EXERCISE DETAILS ▸ Go to the line that contains "ENC pin SW: GP12 -> GP17". Restate that line and each one after it exactly, through the end of the records, without pictures.
===== THE INPUT
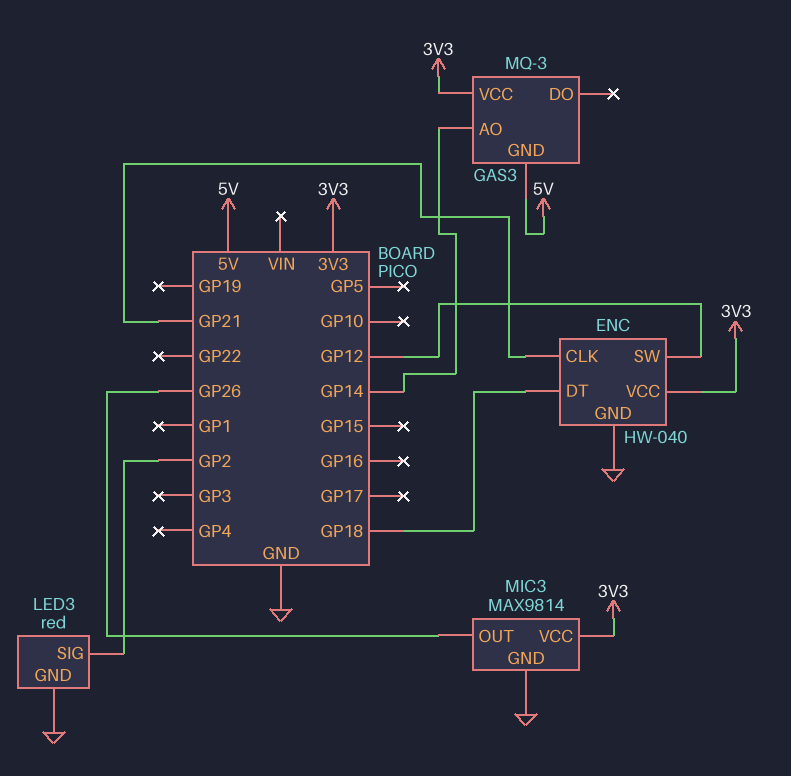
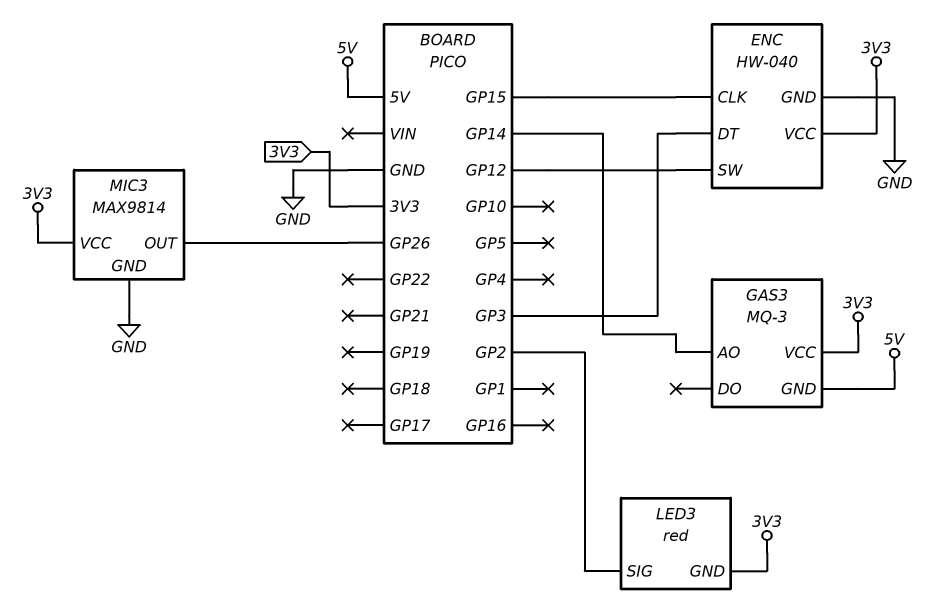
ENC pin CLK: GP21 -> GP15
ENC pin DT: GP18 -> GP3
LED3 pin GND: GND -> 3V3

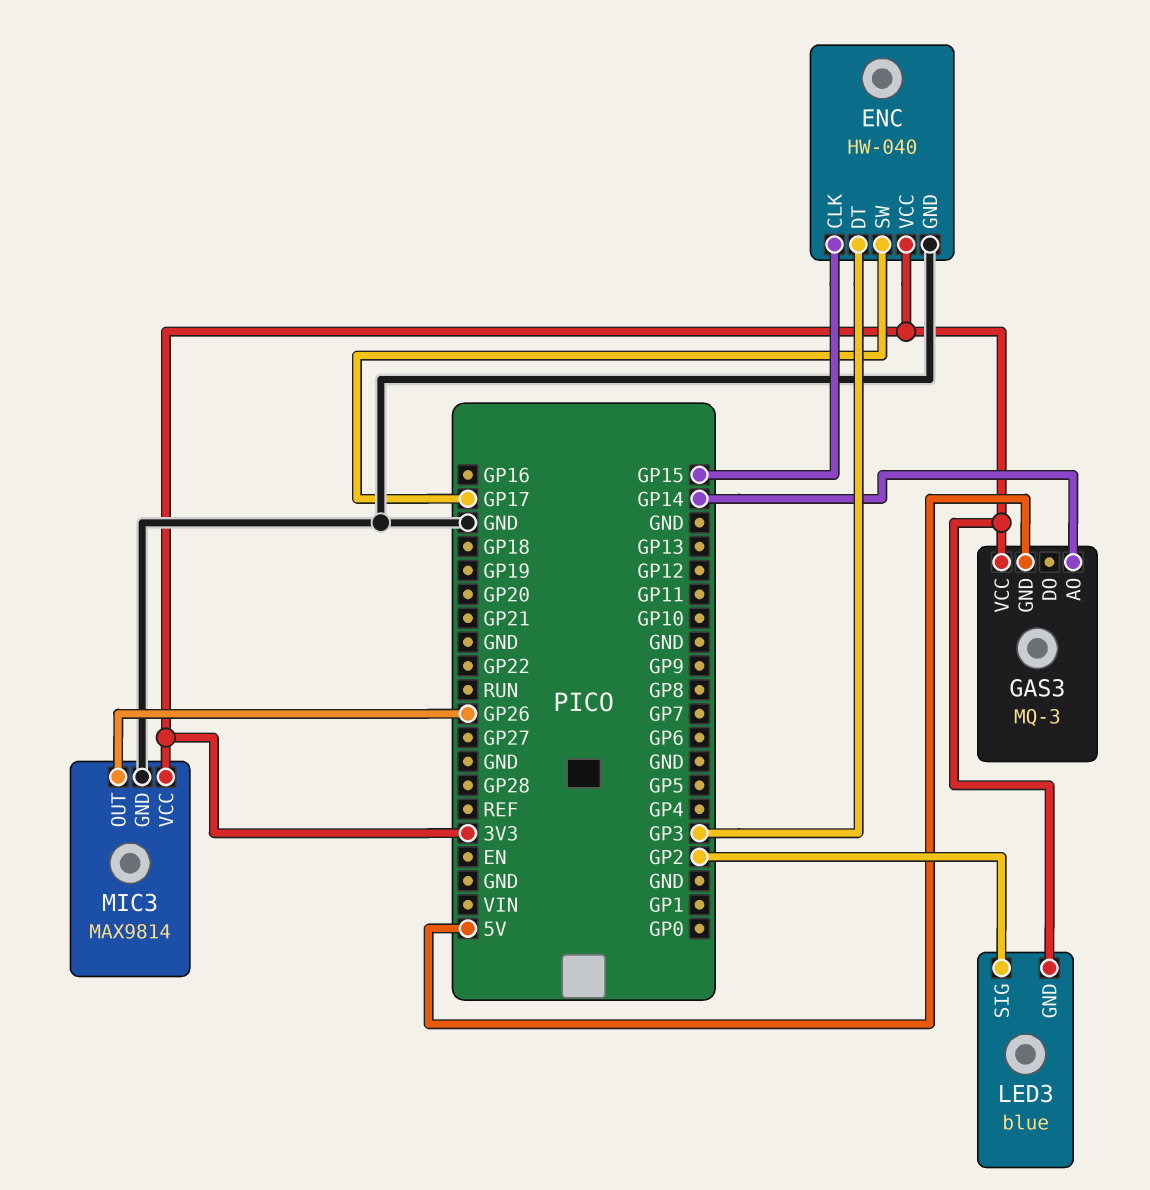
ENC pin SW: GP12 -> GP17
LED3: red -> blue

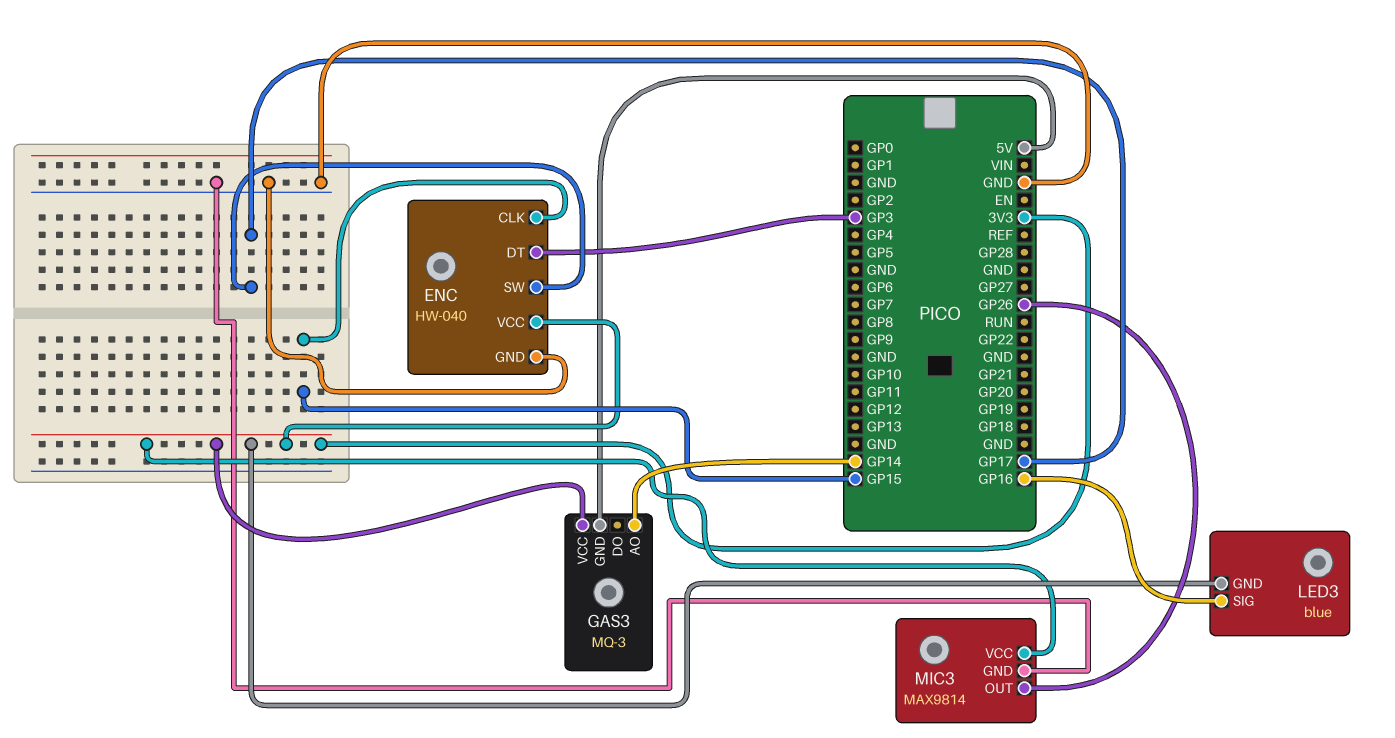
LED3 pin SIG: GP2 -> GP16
==========
YOUR SOLUTION ▸
ENC pin SW: GP12 -> GP17
LED3: red -> blue

LED3 pin SIG: GP2 -> GP16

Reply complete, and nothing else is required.